→ TASK DESCRIPTION: Once you find the line containing "BT2: 3V (plus", set down exactly that line and every one after it through the end of the listing below, with both ends included and any pictures omitted.

▼▼▼

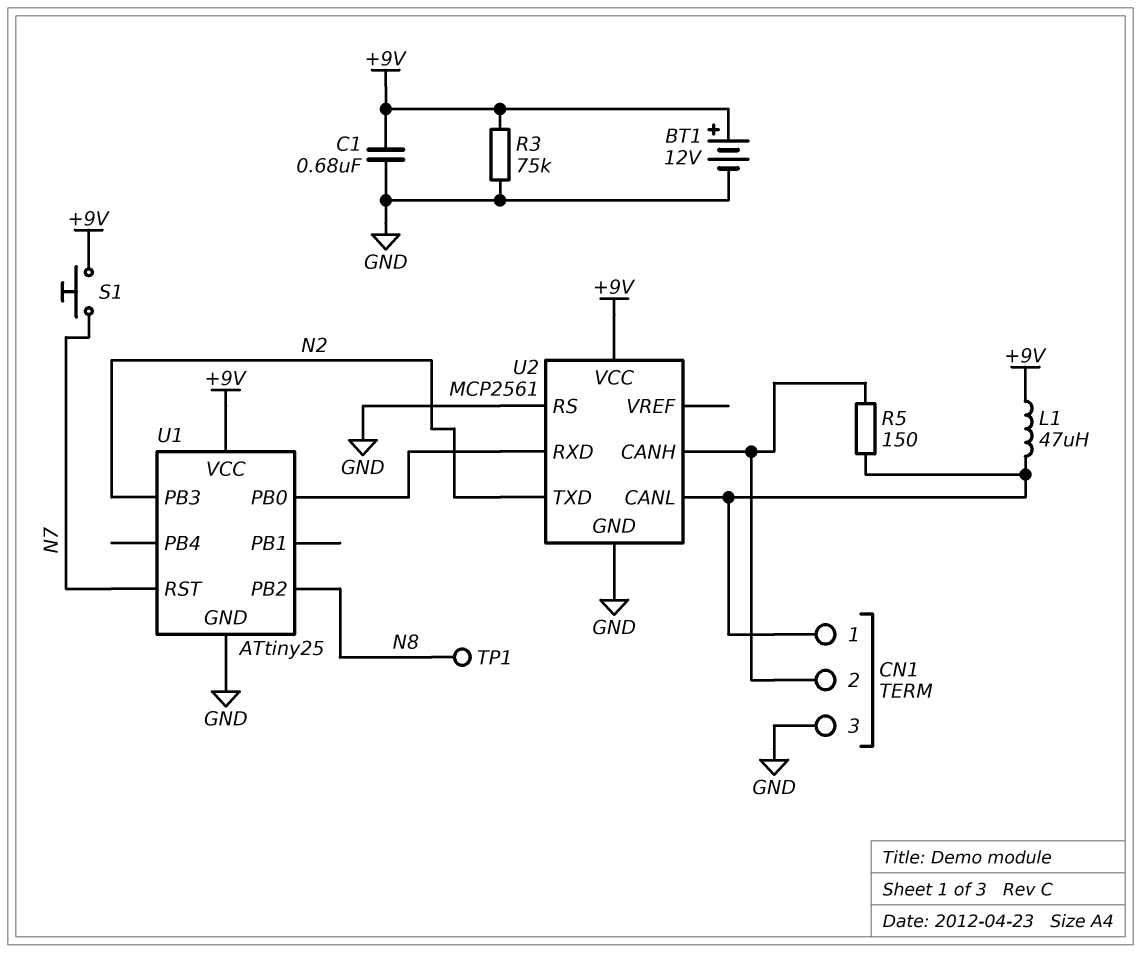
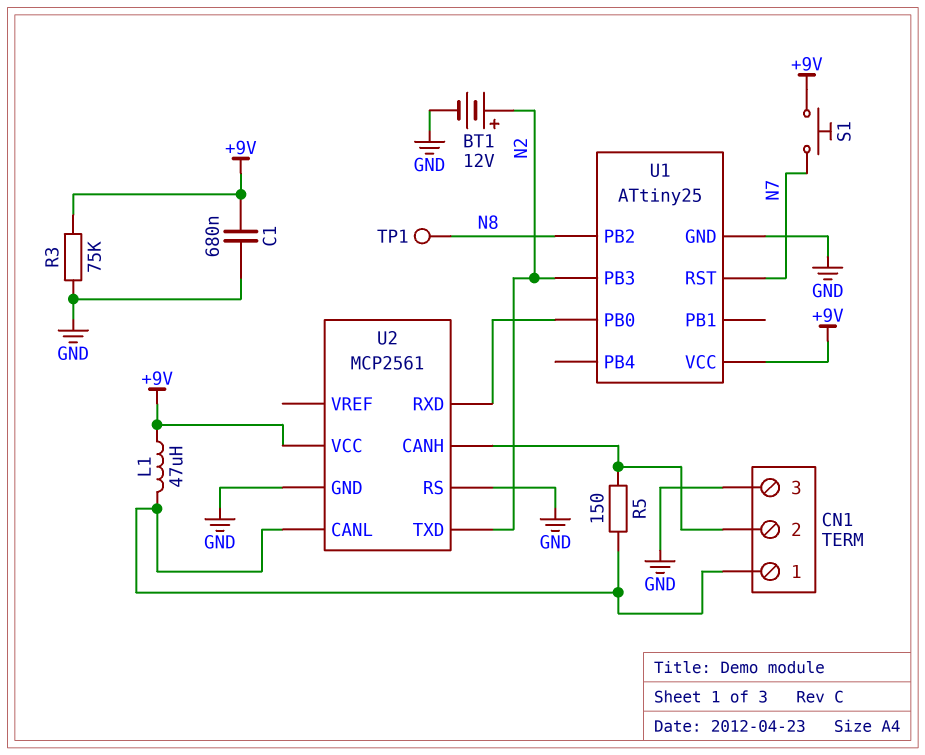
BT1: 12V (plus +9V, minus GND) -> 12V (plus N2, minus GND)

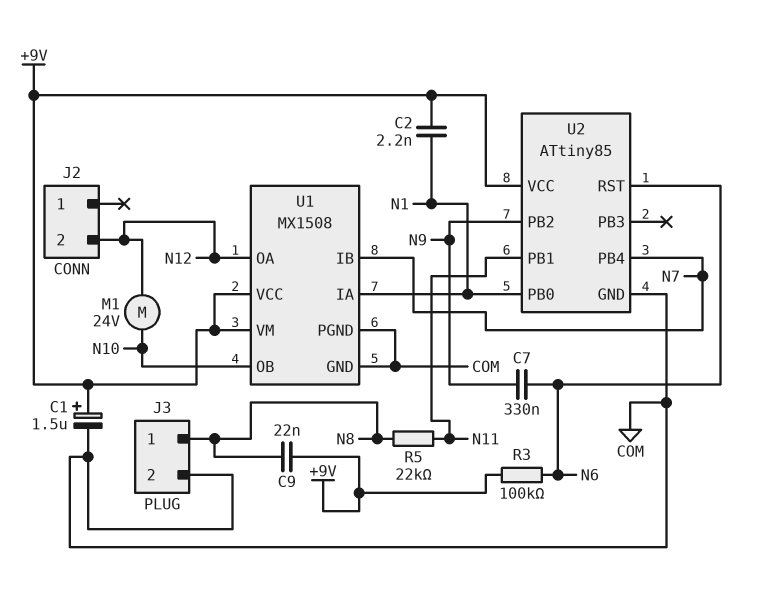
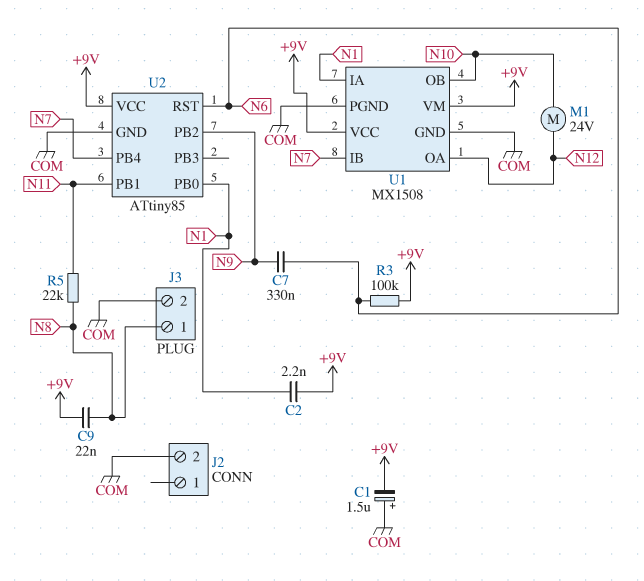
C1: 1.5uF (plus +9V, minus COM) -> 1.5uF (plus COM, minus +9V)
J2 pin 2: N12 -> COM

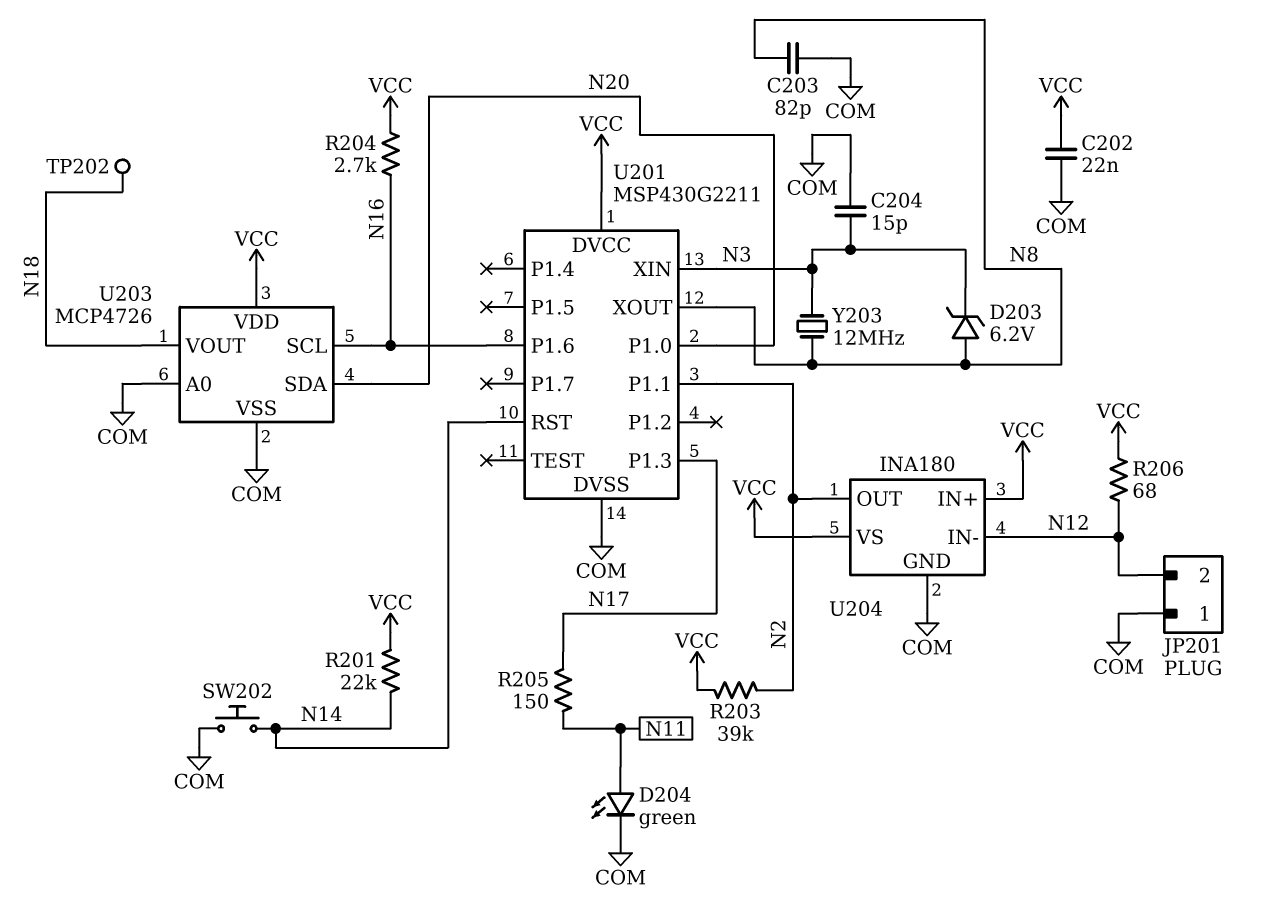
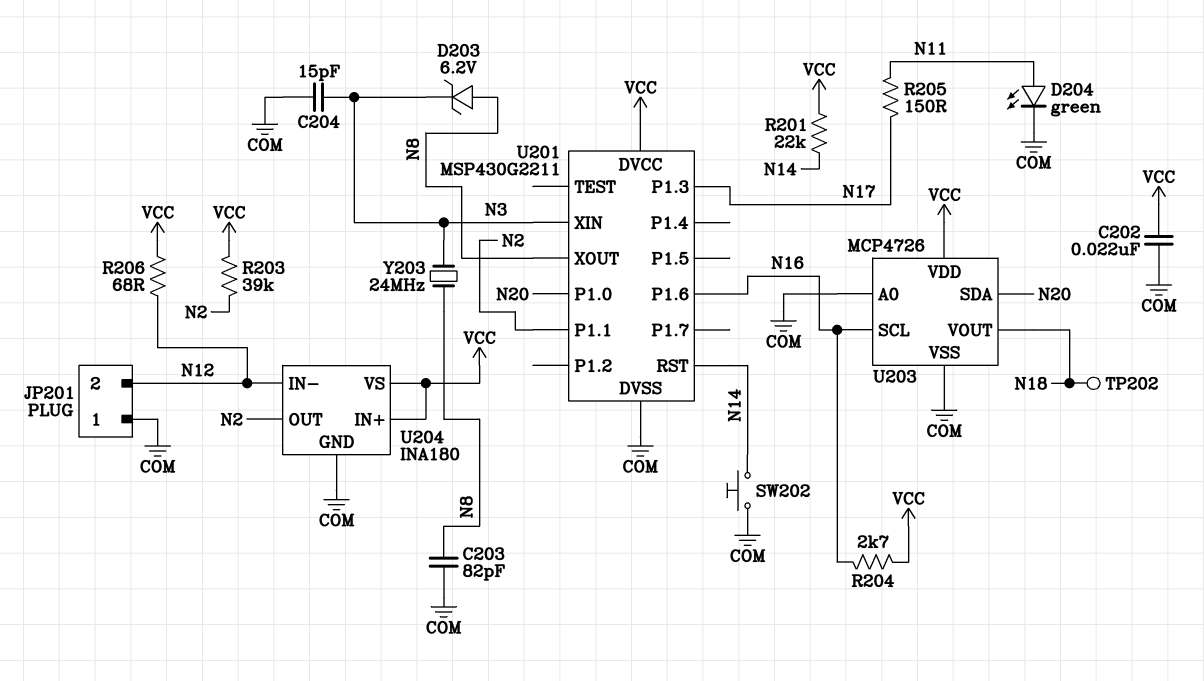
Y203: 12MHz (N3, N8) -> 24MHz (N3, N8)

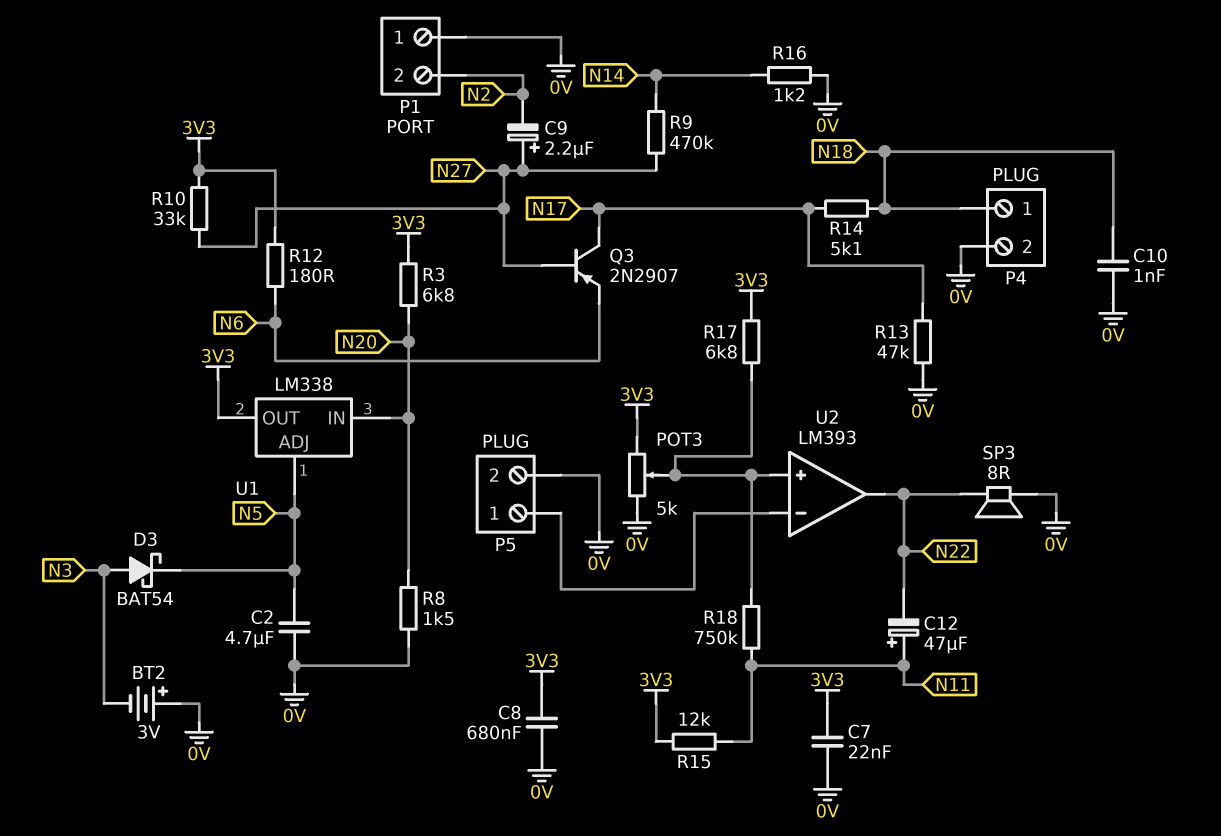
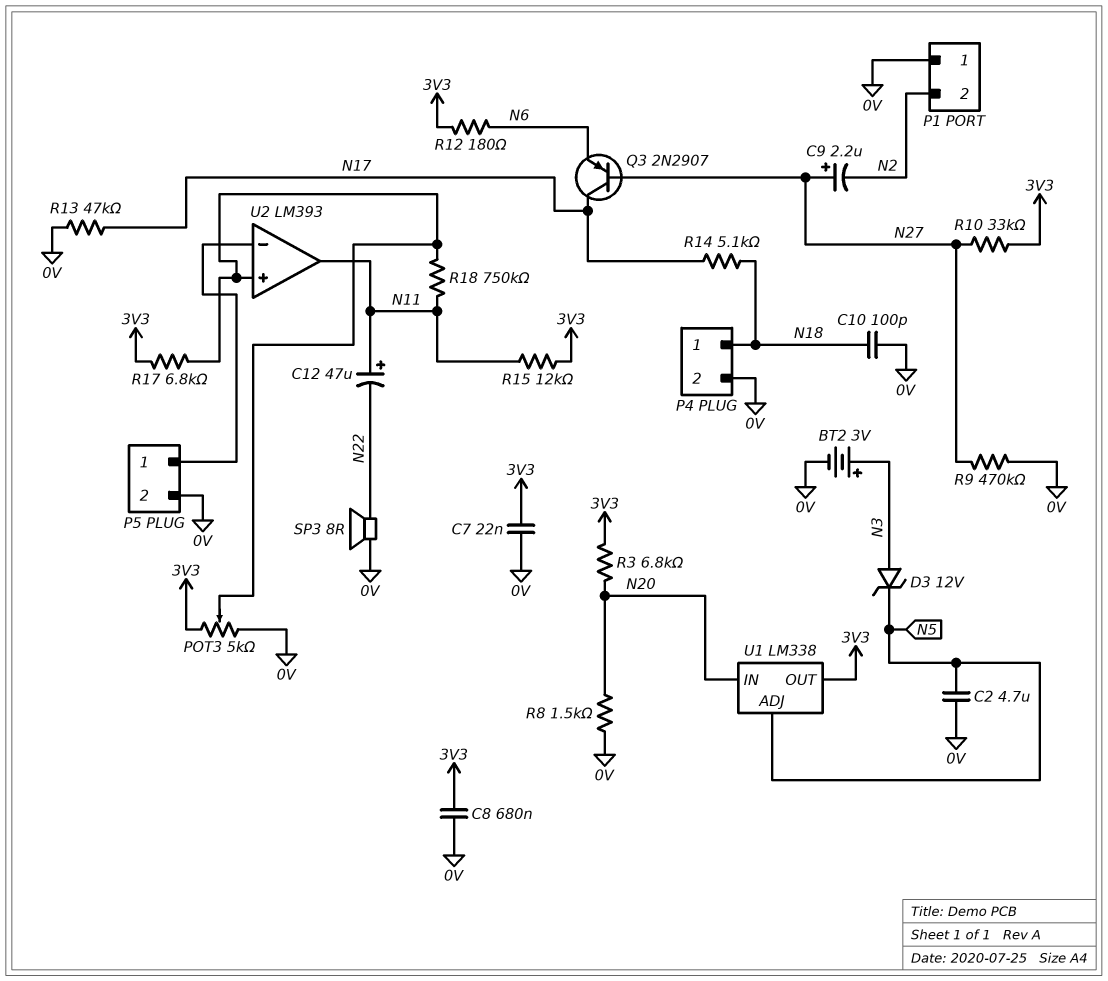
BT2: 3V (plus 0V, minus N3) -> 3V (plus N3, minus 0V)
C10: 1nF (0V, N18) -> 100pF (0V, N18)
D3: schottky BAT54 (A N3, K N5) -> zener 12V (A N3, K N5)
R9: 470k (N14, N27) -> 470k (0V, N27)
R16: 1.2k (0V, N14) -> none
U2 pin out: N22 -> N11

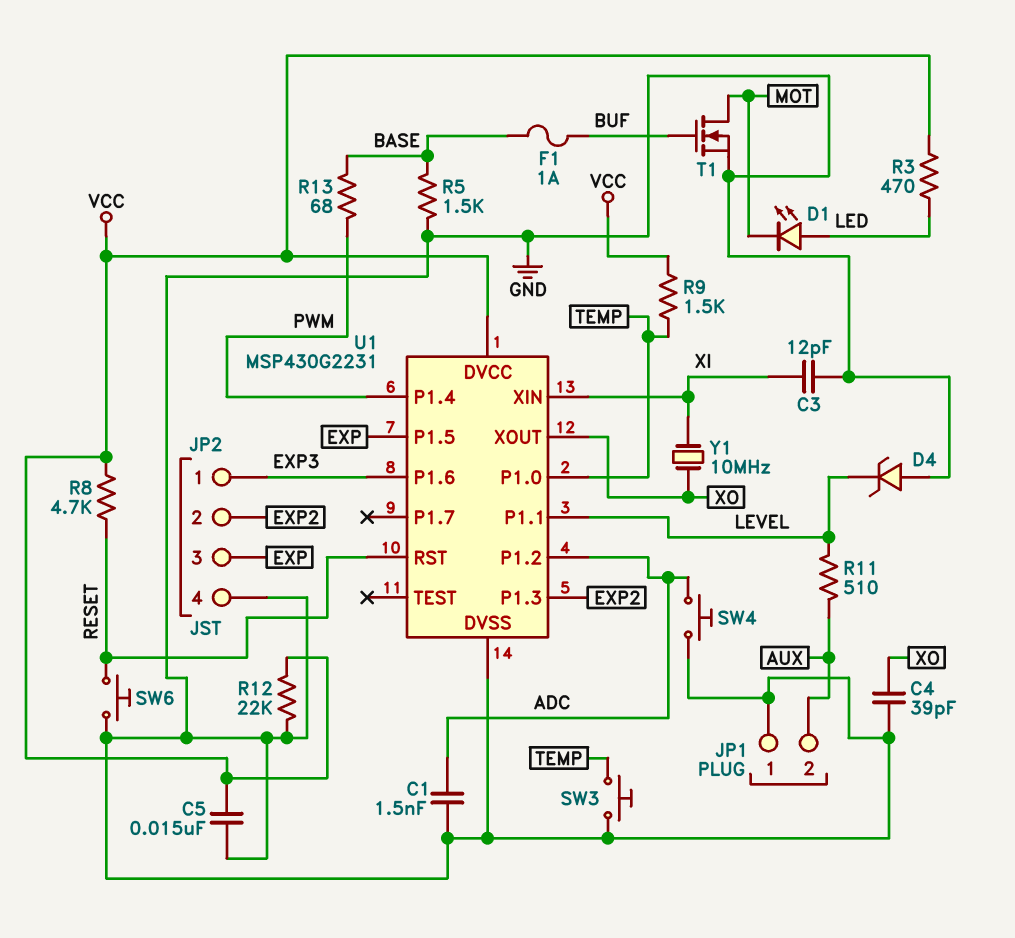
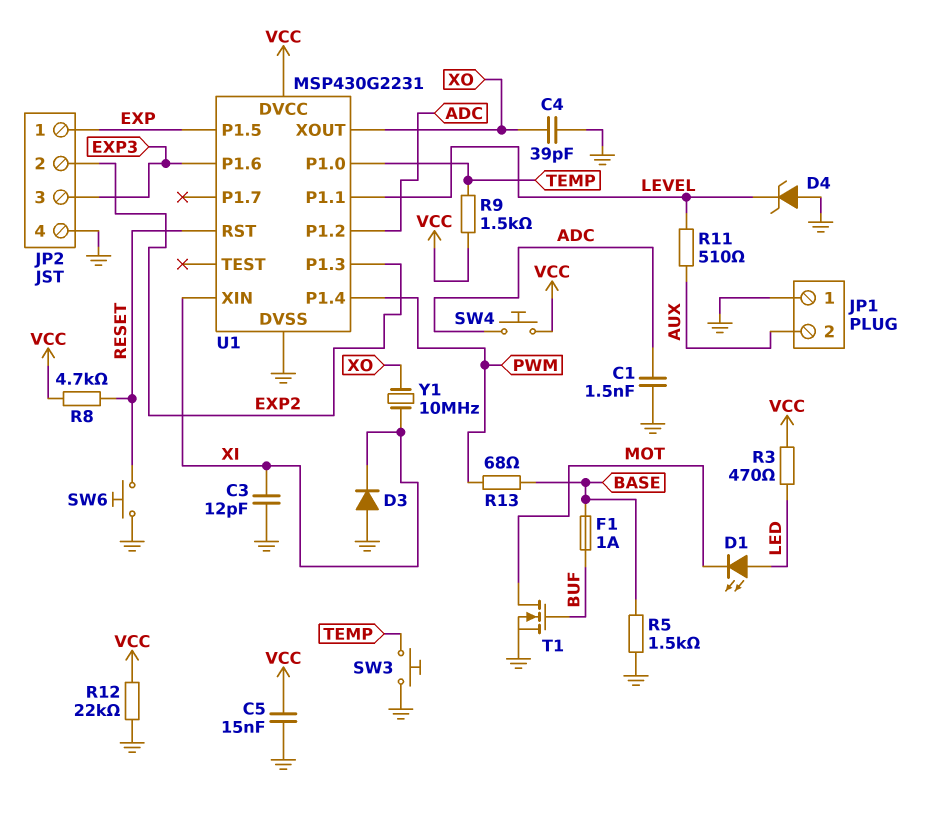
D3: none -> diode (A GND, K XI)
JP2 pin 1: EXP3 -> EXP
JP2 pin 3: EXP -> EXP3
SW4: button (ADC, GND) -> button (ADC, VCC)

▲▲▲

→ COMPLETED TASK:
BT2: 3V (plus 0V, minus N3) -> 3V (plus N3, minus 0V)
C10: 1nF (0V, N18) -> 100pF (0V, N18)
D3: schottky BAT54 (A N3, K N5) -> zener 12V (A N3, K N5)
R9: 470k (N14, N27) -> 470k (0V, N27)
R16: 1.2k (0V, N14) -> none
U2 pin out: N22 -> N11

D3: none -> diode (A GND, K XI)
JP2 pin 1: EXP3 -> EXP
JP2 pin 3: EXP -> EXP3
SW4: button (ADC, GND) -> button (ADC, VCC)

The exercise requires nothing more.